=== TASK DETAILS ===
For the entries that follow, say how many lines hold the string "blue", with nothing else in the reply.

=== DATA LISTING ===
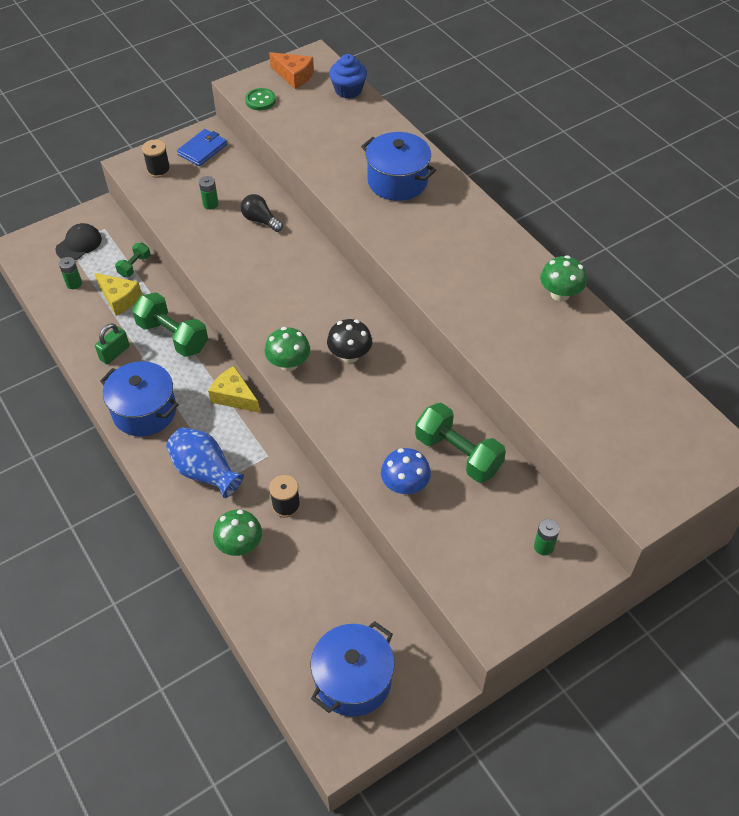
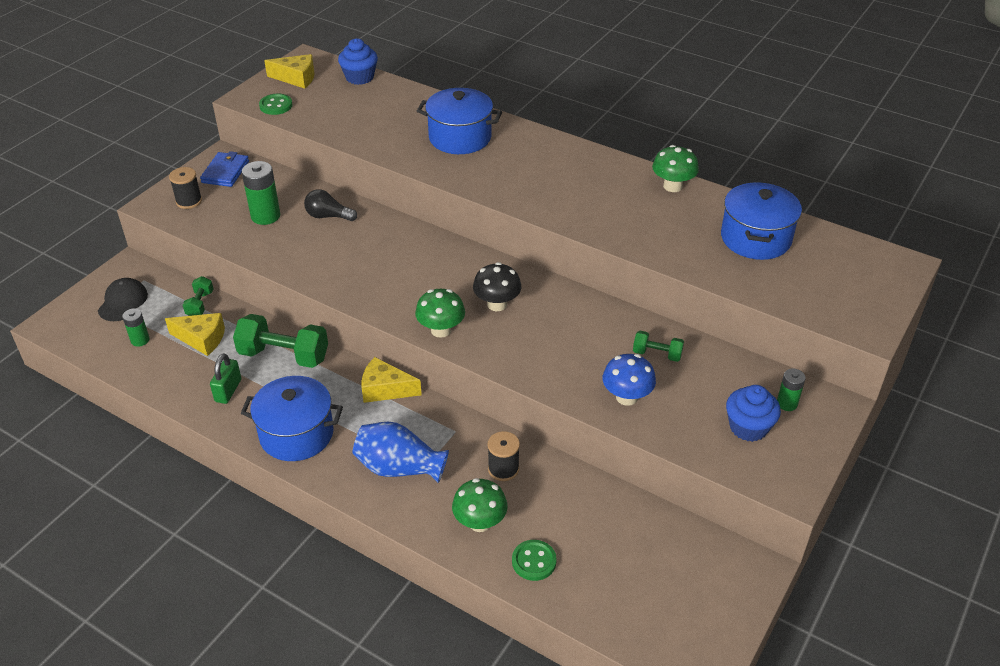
camera: 25 degrees left, 10 degrees down
(210, 204) = (265, 216): green battery -> green battery, size x1.70
(262, 597) = (534, 561): none -> green button
(294, 76) = (296, 78): orange cheese -> yellow cheese
(353, 680) = (675, 601): blue pot -> blue pot (756, 238)
(458, 454) = (657, 354): green dumbbell -> green dumbbell, size x0.52
(493, 556) = (748, 427): none -> blue cupcake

=== EXPECTED OUTPUT ===
2